[Data shown]

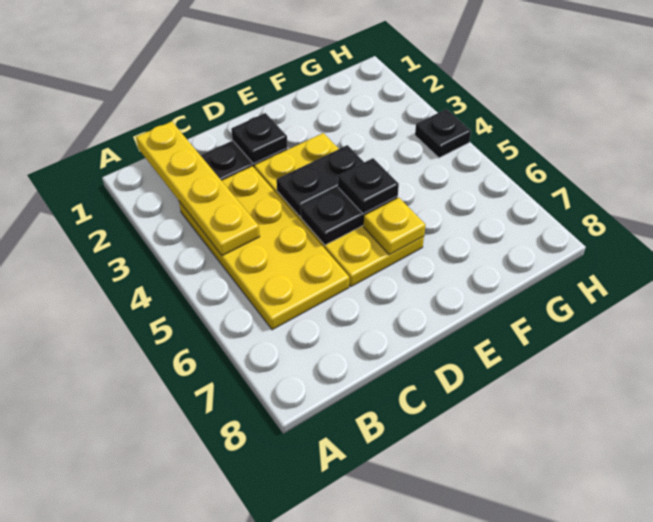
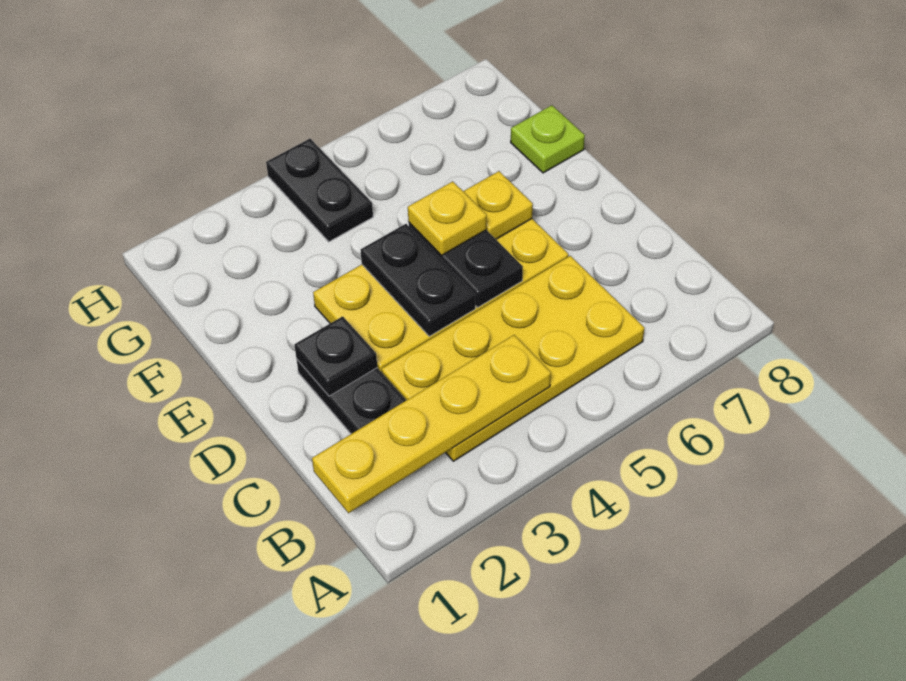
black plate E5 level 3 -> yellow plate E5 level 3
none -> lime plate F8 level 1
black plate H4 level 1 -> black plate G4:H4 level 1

[/Data shown]

• _What you will do_
Your reply should hold every line above exactly as written and none of the pictures.

• _Finished exercise_
black plate E5 level 3 -> yellow plate E5 level 3
none -> lime plate F8 level 1
black plate H4 level 1 -> black plate G4:H4 level 1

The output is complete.